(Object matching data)

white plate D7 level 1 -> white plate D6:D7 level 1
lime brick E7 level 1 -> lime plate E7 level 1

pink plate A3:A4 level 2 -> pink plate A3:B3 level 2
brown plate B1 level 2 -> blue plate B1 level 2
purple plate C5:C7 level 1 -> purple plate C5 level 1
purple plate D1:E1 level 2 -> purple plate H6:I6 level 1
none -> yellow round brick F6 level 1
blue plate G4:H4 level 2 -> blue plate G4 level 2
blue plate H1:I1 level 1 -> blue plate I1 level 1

---

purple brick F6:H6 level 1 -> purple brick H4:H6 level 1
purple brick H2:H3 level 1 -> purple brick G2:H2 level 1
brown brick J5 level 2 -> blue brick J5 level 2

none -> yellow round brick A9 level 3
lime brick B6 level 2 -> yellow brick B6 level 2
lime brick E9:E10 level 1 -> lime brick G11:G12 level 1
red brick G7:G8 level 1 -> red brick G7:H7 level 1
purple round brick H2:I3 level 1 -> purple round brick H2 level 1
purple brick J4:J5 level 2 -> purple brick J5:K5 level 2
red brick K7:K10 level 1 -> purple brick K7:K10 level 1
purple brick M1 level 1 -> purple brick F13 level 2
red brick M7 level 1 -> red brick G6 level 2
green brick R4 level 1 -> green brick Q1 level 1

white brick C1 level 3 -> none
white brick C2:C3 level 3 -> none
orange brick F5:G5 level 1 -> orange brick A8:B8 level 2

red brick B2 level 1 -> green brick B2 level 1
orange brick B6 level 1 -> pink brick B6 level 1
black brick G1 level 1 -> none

- [The problem]: Of the entries above, transcribe exactly those lines that fall between the line containing "white brick C1 level 3 -> none" and the line containing "black brick G1 level 1 -> none", together with those two lines.

- [Reply]:
white brick C1 level 3 -> none
white brick C2:C3 level 3 -> none
orange brick F5:G5 level 1 -> orange brick A8:B8 level 2

red brick B2 level 1 -> green brick B2 level 1
orange brick B6 level 1 -> pink brick B6 level 1
black brick G1 level 1 -> none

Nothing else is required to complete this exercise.